▸ YOUR TASK
Pictures in the material below are to be left out, and only the lines from the line with "The camera went 55" up to and including the line with "The camera went 70" are to be written out exactly.

---------- EXCERPTED DATA ----------

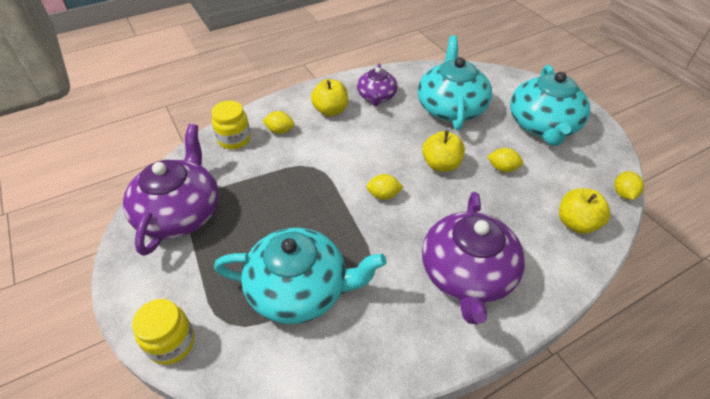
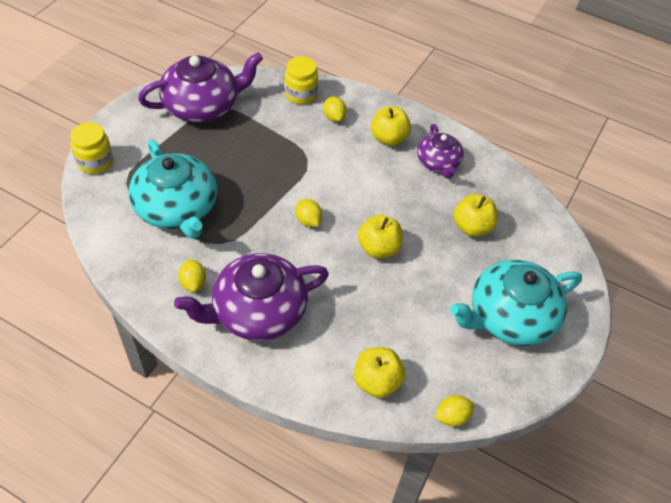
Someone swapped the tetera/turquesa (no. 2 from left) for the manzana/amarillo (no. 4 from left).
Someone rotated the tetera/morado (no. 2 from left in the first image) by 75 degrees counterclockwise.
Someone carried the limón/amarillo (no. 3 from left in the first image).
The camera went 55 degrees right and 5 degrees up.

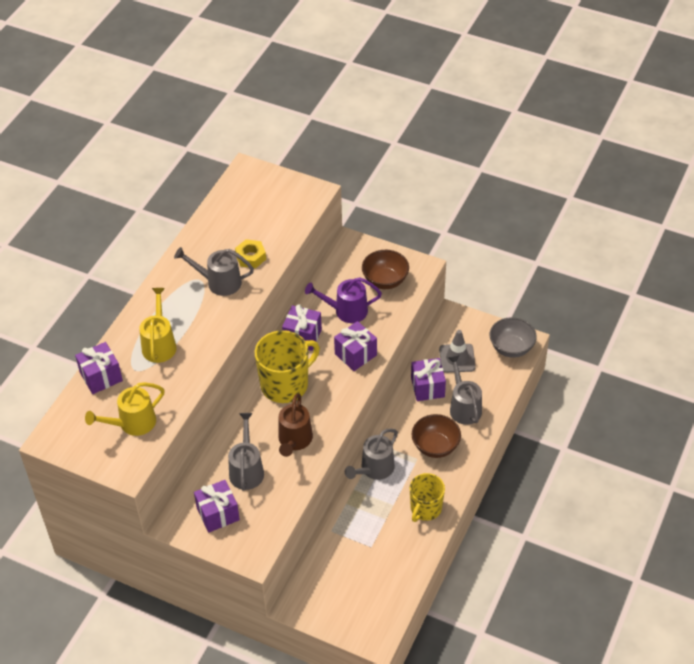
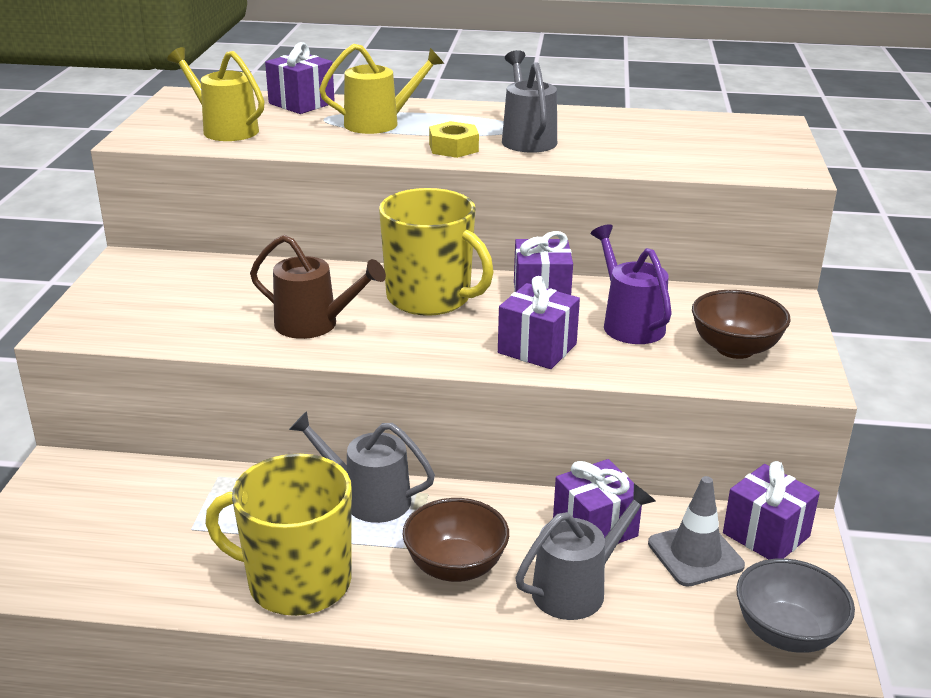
Someone carried the tuerca/amarillo.
Someone rotated the regadera/marrón by 150 degrees counterclockwise.
Someone took away the regadera/gris (no. 2 from left).
Someone scaled the taza/amarillo (no. 2 from left in the first image) by 1.53.
Someone carried the regalo/morado (no. 2 from left in the first image).
The camera went 70 degrees right and 20 degrees down.

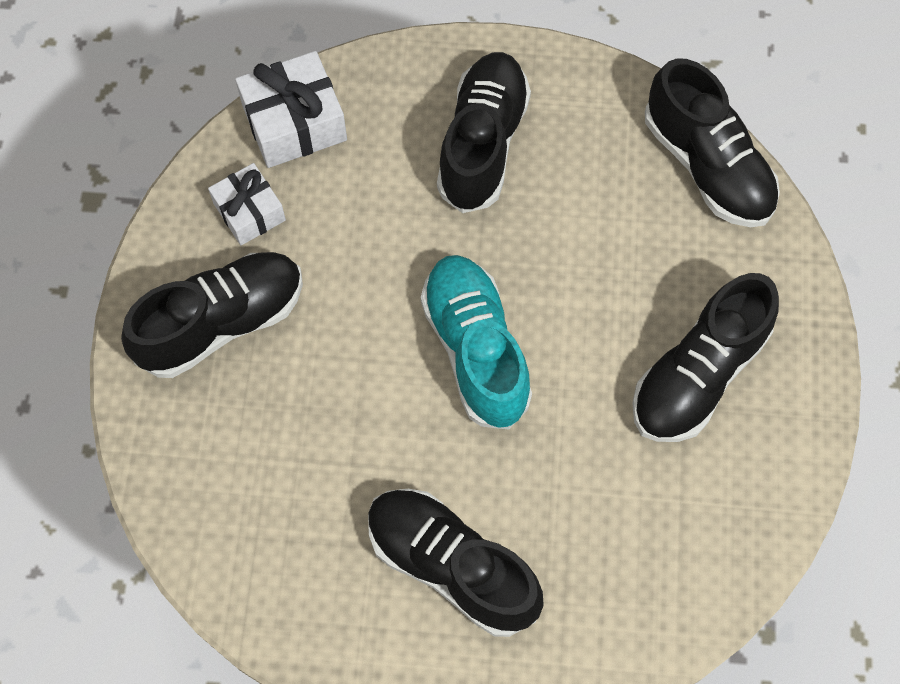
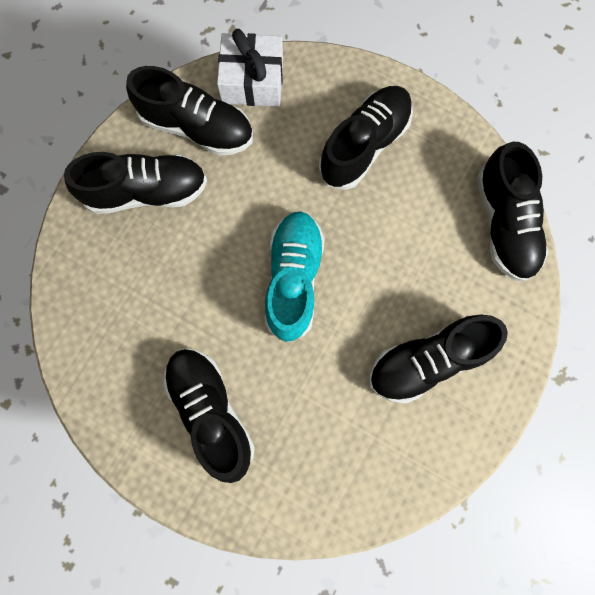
Someone swapped the regalo/blanco (no. 1 from left) for the zapato/negro (no. 2 from left).
The camera went 25 degrees right and 10 degrees up.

----------

▸ RESPONSE AREA
The camera went 55 degrees right and 5 degrees up.

Someone carried the tuerca/amarillo.
Someone rotated the regadera/marrón by 150 degrees counterclockwise.
Someone took away the regadera/gris (no. 2 from left).
Someone scaled the taza/amarillo (no. 2 from left in the first image) by 1.53.
Someone carried the regalo/morado (no. 2 from left in the first image).
The camera went 70 degrees right and 20 degrees down.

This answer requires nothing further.